◆ Assignment:
Would you return the lines between the one holding "green apple: [241,215,282,265]" and the one holding "green spinning top: [388,479,431,520]", inclusive, and only those, exactly as they stand in the listing below?

------ Information ------

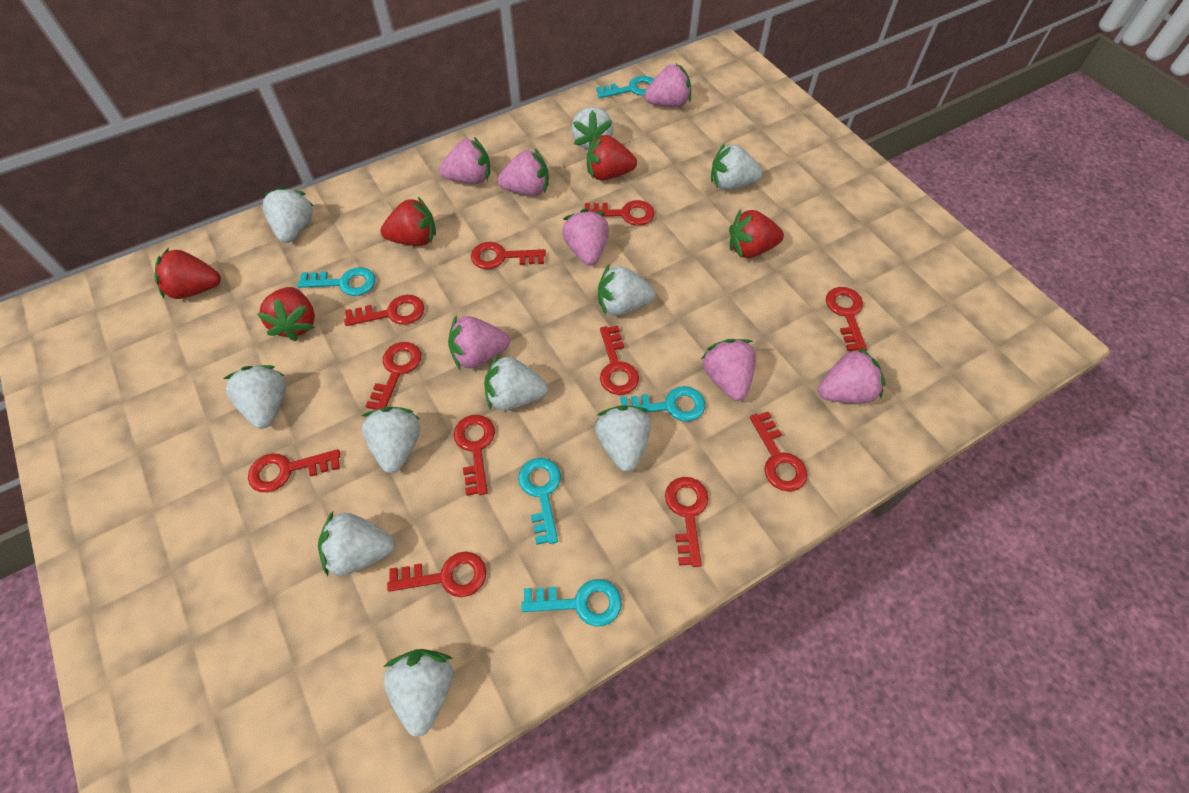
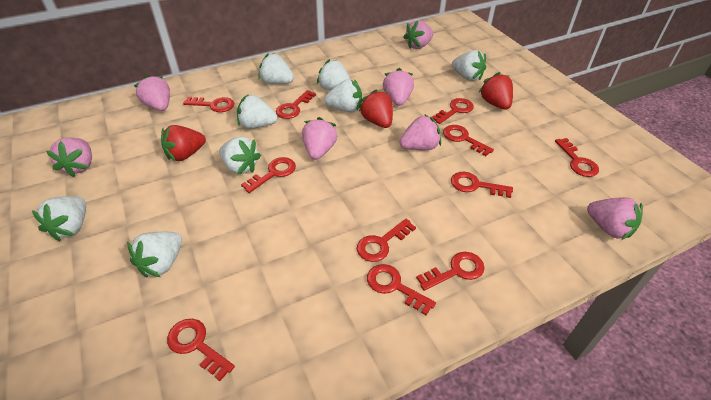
red strawberry: [154,248,221,299] [257,287,315,341] [380,197,436,246] [587,134,637,181] [729,209,784,258] = 5 -> [161,125,206,161] [359,90,393,128] [479,72,513,110] = 3
turquoise key: [297,267,376,296] [518,458,561,545] [521,579,622,627] [596,76,654,98] [620,386,705,421] = 5 -> none = 0
white strawberry: [223,365,286,429] [263,186,314,243] [318,512,395,576] [362,407,420,473] [383,649,453,737] [484,354,548,410] [571,107,613,150] [595,405,651,472] [598,263,655,316] [711,143,763,190] = 10 -> [32,196,86,241] [127,232,182,277] [219,137,261,174] [237,94,277,129] [258,54,294,84] [317,59,350,91] [324,79,362,112] [452,50,486,81] = 8

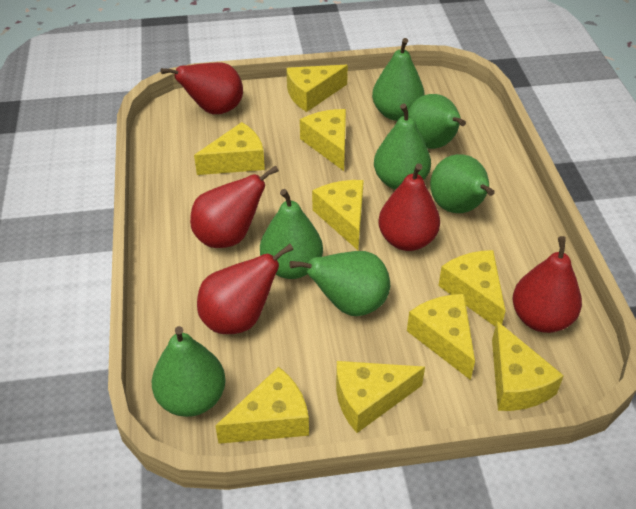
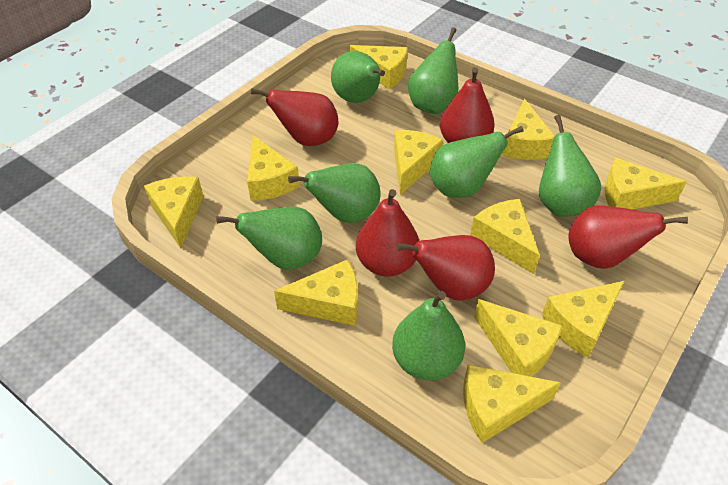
yellow cheese: [194,122,265,175] [215,367,309,444] [286,65,348,112] [300,109,346,171] [312,180,364,250] [336,361,425,433] [407,294,475,380] [438,250,506,327] [492,321,564,411] = 9 -> [144,176,203,248] [247,135,300,201] [274,259,358,326] [349,45,408,90] [394,130,443,195] [463,365,561,443] [471,199,540,274] [474,299,563,377] [502,99,555,160] [542,281,624,358] [605,158,686,209] = 11

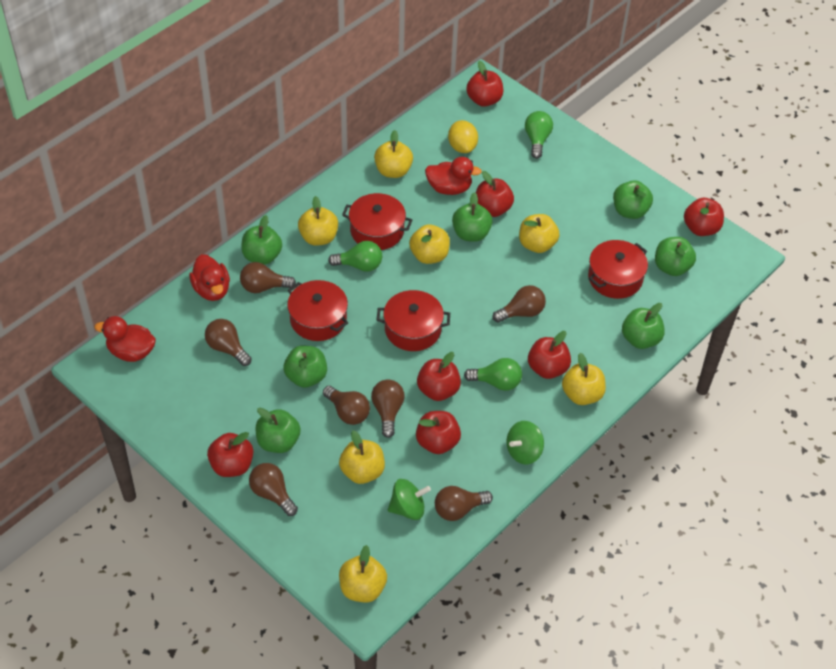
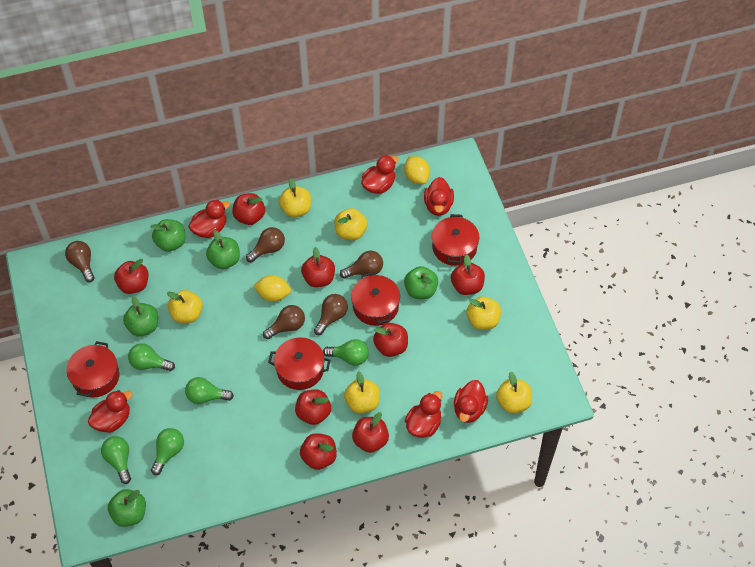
brown light bulb: [205,319,252,366] [240,262,296,293] [249,463,298,516] [323,386,370,425] [371,379,405,438] [435,486,493,521] [492,285,546,323] = 7 -> [65,241,95,282] [246,227,285,263] [263,305,305,339] [314,294,348,335] [340,251,383,279] = 5
green apple: [241,215,282,265] [255,408,301,453] [284,345,327,388] [452,192,493,242] [613,180,653,219] [622,303,664,349] [655,237,696,276] = 7 -> [108,489,146,527] [123,296,158,337] [150,219,185,252] [206,230,240,269] [404,266,438,299] = 5
green light bulb: [328,241,382,272] [464,358,522,391] [525,111,553,159] = 3 -> [101,436,131,484] [128,343,175,371] [151,428,184,475] [185,377,234,404] [323,339,369,366] = 5
green spinning top: [388,479,431,520] [506,421,544,464] = 2 -> none = 0
red apple: [207,432,253,477] [416,411,461,454] [417,352,461,401] [466,61,503,107] [476,171,514,217] [528,331,571,379] [684,198,724,236] = 7 -> [114,259,149,294] [232,193,265,225] [295,389,331,425] [300,433,337,470] [301,247,335,287] [352,412,389,453] [373,323,408,357] [451,254,485,295] = 8
red duck: [94,316,156,362] [189,254,230,301] [425,157,482,195] = 3 -> [88,390,133,433] [188,200,230,238] [361,155,399,194] [405,391,442,438] [424,177,454,216] [454,380,488,423] = 6
yellow apple: [298,196,338,246] [339,430,385,484] [339,545,387,602] [374,130,413,178] [409,224,450,264] [519,214,559,253] [562,353,606,405] = 7 -> [167,290,203,323] [279,178,311,217] [334,208,368,240] [344,372,380,414] [466,296,501,330] [496,372,532,414] = 6
yellow lemon: [448,120,478,153] = 1 -> [253,275,291,302] [404,156,430,184] = 2

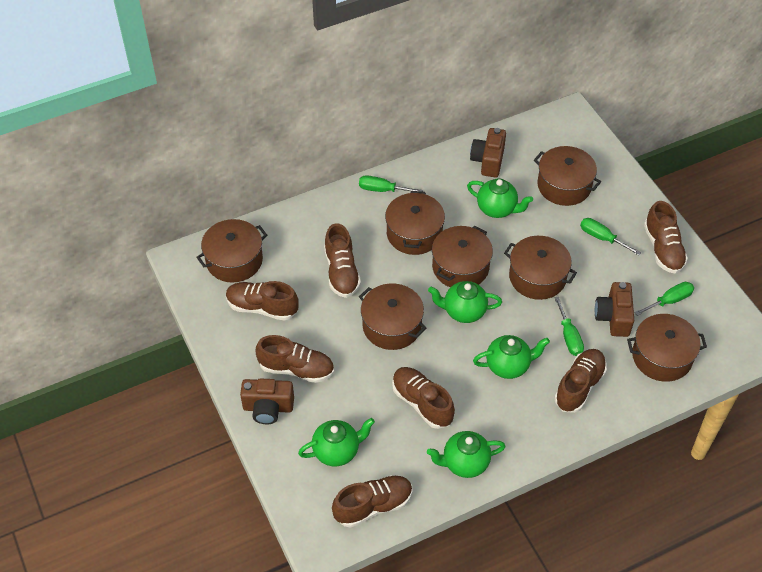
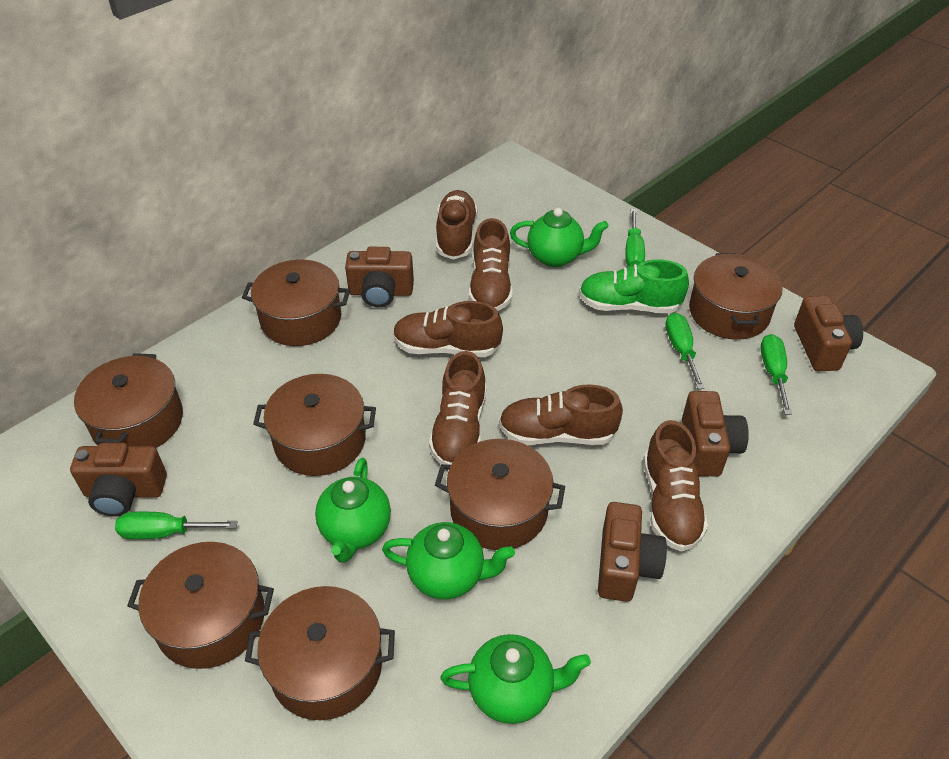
brown camera: [240,378,294,424] [470,128,506,178] [595,282,634,337] = 3 -> [70,443,167,517] [345,247,414,307] [598,502,667,602] [682,391,749,476] [794,295,863,371] = 5
brown shoe: [226,281,299,321] [256,335,334,383] [324,223,361,298] [332,475,412,528] [392,367,455,429] [554,349,607,413] [644,201,688,274] = 7 -> [393,301,503,357] [429,351,486,465] [436,190,477,260] [469,218,513,311] [499,384,623,445] [643,420,708,552] = 6
green shoe: none = 0 -> [579,259,689,313] = 1
green teapot: [298,418,375,466] [427,431,506,478] [428,281,502,323] [467,178,533,218] [473,335,550,379] = 5 -> [315,458,391,563] [382,522,515,600] [440,634,591,724] [510,208,609,267] = 4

------

◆ Exercise output:
green apple: [241,215,282,265] [255,408,301,453] [284,345,327,388] [452,192,493,242] [613,180,653,219] [622,303,664,349] [655,237,696,276] = 7 -> [108,489,146,527] [123,296,158,337] [150,219,185,252] [206,230,240,269] [404,266,438,299] = 5
green light bulb: [328,241,382,272] [464,358,522,391] [525,111,553,159] = 3 -> [101,436,131,484] [128,343,175,371] [151,428,184,475] [185,377,234,404] [323,339,369,366] = 5
green spinning top: [388,479,431,520] [506,421,544,464] = 2 -> none = 0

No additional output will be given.